◆ Work task: Pull every line containing "green" out of the material below.
====== Listed entries
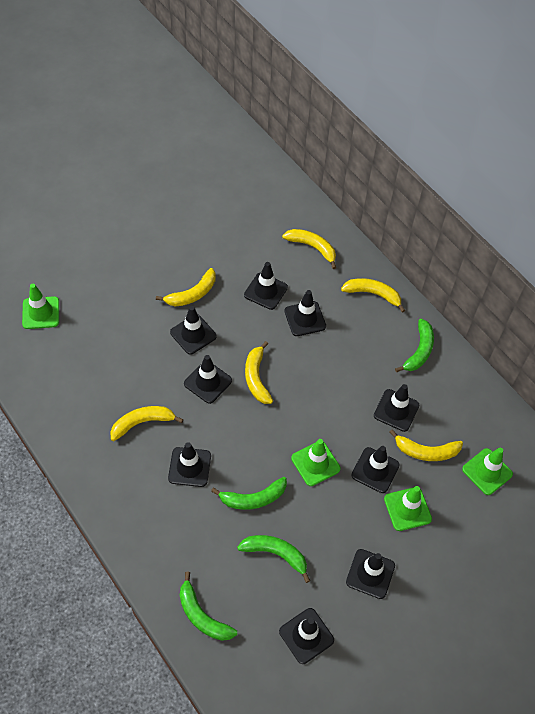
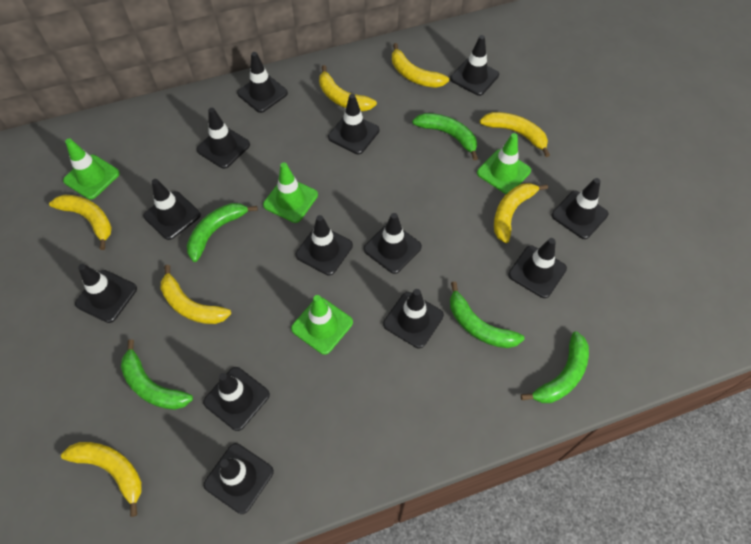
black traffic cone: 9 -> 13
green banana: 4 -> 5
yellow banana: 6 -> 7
============
====== Listed entries
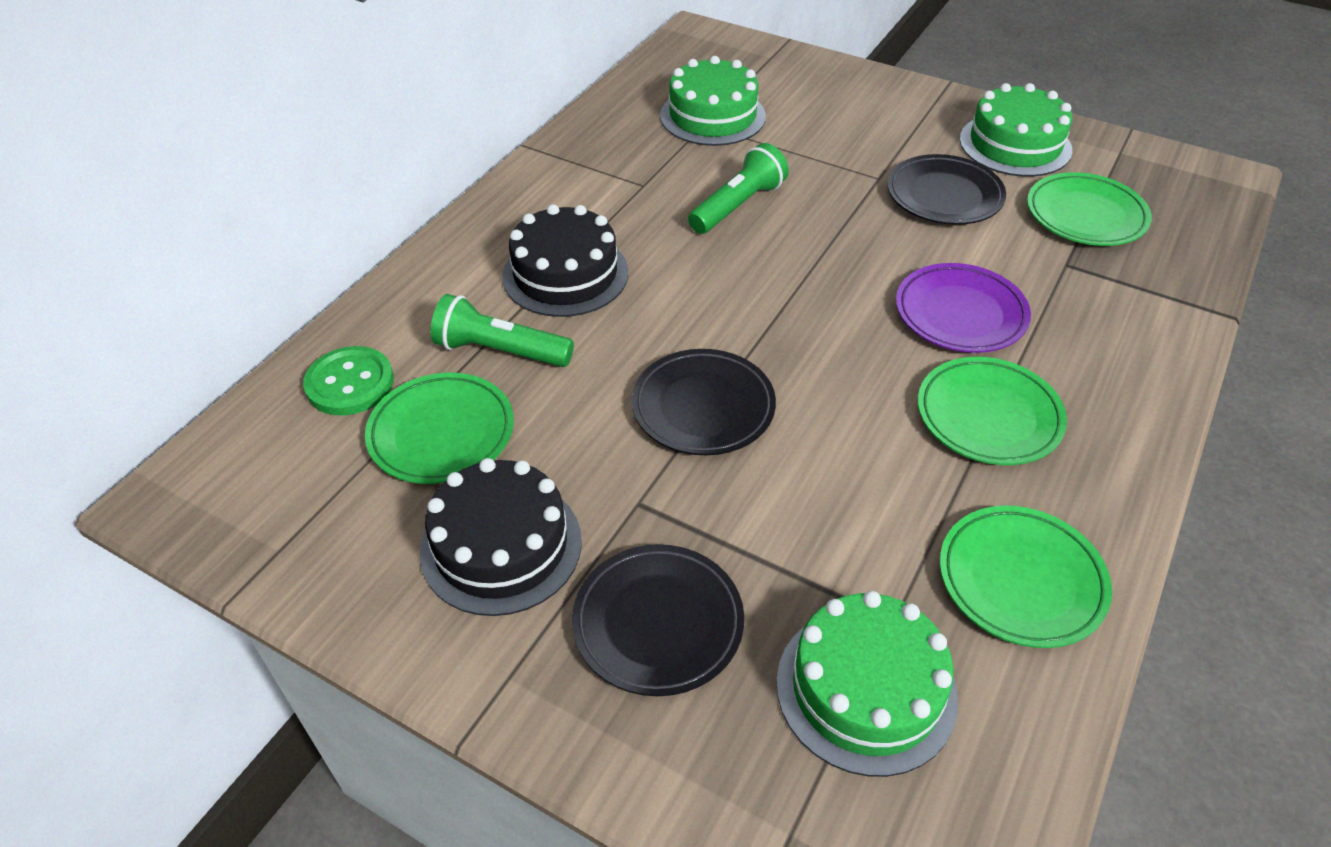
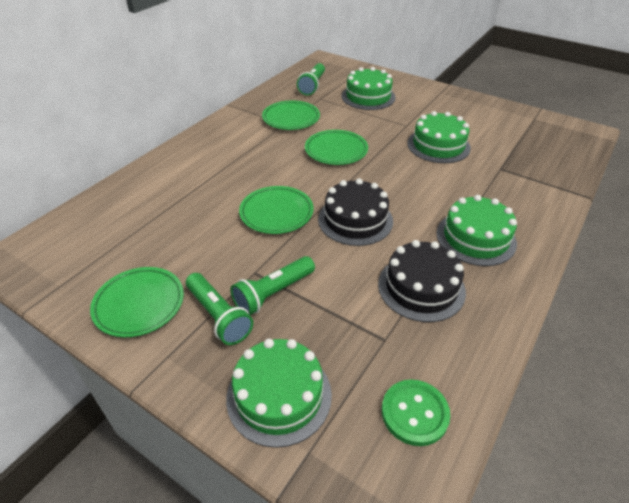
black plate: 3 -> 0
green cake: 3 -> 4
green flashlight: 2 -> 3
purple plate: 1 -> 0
============
◆ Output for this task:
green banana: 4 -> 5
green cake: 3 -> 4
green flashlight: 2 -> 3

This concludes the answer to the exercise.